Work required:
Retype, word for word, each line between the lines holding "camera: 15 degrees right, 15 degrees down" and "(506, 132) = (762, 169): grey", inclusive, and leave the rest of the data alone.

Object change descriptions
::::

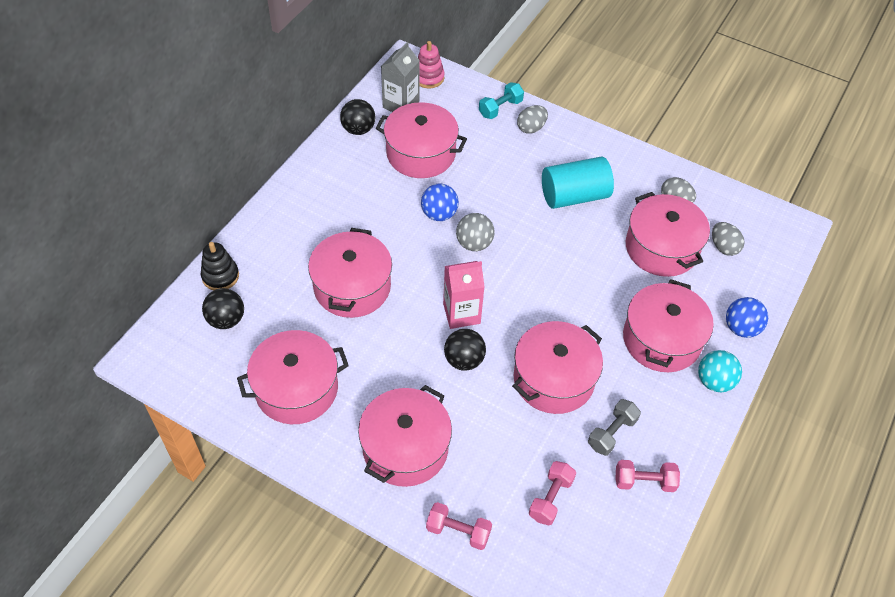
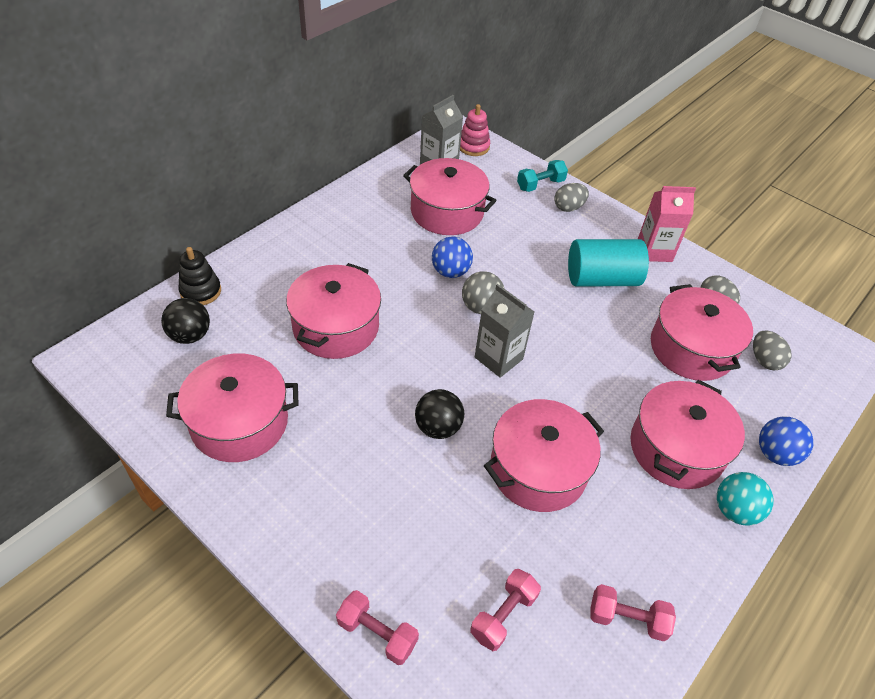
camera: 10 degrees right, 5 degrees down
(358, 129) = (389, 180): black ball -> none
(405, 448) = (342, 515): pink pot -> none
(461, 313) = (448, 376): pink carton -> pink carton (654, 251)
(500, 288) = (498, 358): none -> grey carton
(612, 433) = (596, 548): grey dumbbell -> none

::::

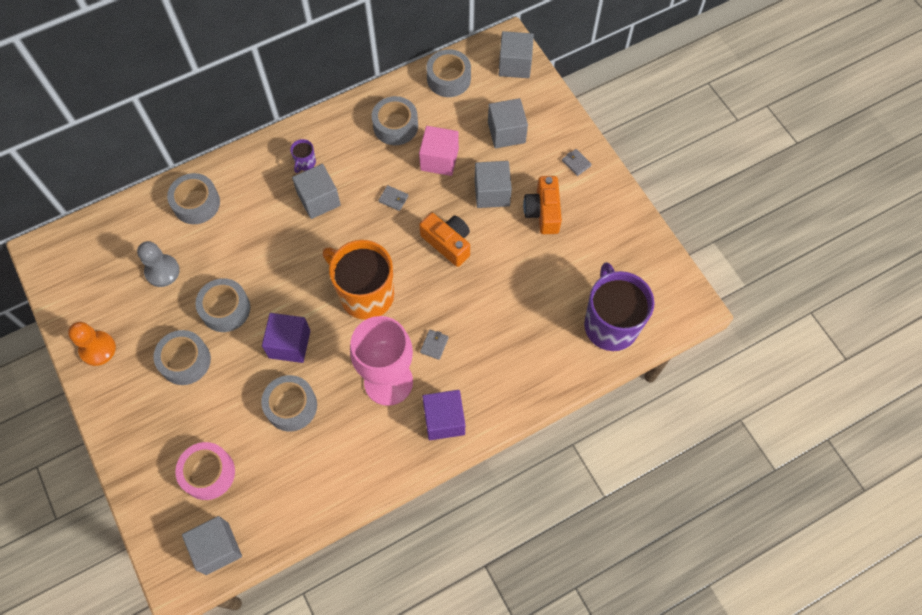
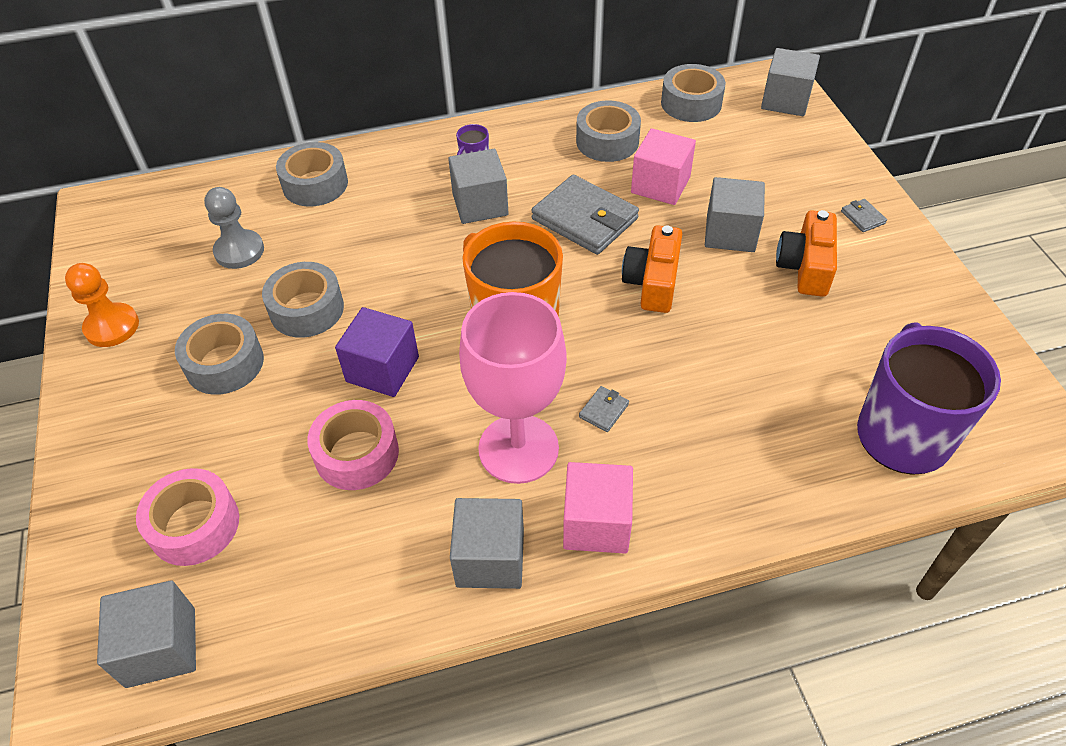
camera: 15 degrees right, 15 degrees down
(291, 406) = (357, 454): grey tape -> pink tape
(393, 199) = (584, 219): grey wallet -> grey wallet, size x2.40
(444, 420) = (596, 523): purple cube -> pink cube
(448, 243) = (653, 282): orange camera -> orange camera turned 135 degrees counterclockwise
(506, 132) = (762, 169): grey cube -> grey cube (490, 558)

::::

Answer space:
camera: 15 degrees right, 15 degrees down
(291, 406) = (357, 454): grey tape -> pink tape
(393, 199) = (584, 219): grey wallet -> grey wallet, size x2.40
(444, 420) = (596, 523): purple cube -> pink cube
(448, 243) = (653, 282): orange camera -> orange camera turned 135 degrees counterclockwise
(506, 132) = (762, 169): grey cube -> grey cube (490, 558)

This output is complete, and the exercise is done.